• **Brief**:
Extract from the entries below, exactly as given, only the lines from the line containing "BARO1: BME680 -> BME280" to the line containing "IR3 pin OUT: 6 -> A0", both lines included.

(Itemized modification records)

------

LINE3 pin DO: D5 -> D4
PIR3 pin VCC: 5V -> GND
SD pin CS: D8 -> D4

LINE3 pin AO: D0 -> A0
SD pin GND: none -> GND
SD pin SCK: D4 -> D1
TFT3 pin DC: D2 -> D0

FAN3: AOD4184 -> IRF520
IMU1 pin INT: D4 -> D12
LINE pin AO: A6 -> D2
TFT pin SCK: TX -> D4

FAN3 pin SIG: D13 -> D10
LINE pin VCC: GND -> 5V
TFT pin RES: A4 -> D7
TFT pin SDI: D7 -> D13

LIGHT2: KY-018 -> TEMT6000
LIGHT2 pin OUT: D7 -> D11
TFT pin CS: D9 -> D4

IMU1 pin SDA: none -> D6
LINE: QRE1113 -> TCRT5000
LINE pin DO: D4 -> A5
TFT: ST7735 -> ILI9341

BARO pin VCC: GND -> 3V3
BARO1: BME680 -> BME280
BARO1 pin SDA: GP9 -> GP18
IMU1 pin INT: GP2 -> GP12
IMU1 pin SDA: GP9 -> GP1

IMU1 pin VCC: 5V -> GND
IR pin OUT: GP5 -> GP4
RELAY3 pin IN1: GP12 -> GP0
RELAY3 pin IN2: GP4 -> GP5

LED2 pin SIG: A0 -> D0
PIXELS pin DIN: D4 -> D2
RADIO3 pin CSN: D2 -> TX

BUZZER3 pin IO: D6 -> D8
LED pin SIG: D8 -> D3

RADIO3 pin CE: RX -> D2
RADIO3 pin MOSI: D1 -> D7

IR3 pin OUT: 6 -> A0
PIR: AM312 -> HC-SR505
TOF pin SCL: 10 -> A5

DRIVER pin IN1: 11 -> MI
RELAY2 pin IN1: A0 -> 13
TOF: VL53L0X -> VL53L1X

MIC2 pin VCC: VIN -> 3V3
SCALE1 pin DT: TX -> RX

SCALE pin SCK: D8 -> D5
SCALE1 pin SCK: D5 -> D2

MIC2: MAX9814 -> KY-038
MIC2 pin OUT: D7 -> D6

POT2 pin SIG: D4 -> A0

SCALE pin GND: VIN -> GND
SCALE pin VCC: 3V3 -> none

------

• **Exercise response**:
BARO1: BME680 -> BME280
BARO1 pin SDA: GP9 -> GP18
IMU1 pin INT: GP2 -> GP12
IMU1 pin SDA: GP9 -> GP1

IMU1 pin VCC: 5V -> GND
IR pin OUT: GP5 -> GP4
RELAY3 pin IN1: GP12 -> GP0
RELAY3 pin IN2: GP4 -> GP5

LED2 pin SIG: A0 -> D0
PIXELS pin DIN: D4 -> D2
RADIO3 pin CSN: D2 -> TX

BUZZER3 pin IO: D6 -> D8
LED pin SIG: D8 -> D3

RADIO3 pin CE: RX -> D2
RADIO3 pin MOSI: D1 -> D7

IR3 pin OUT: 6 -> A0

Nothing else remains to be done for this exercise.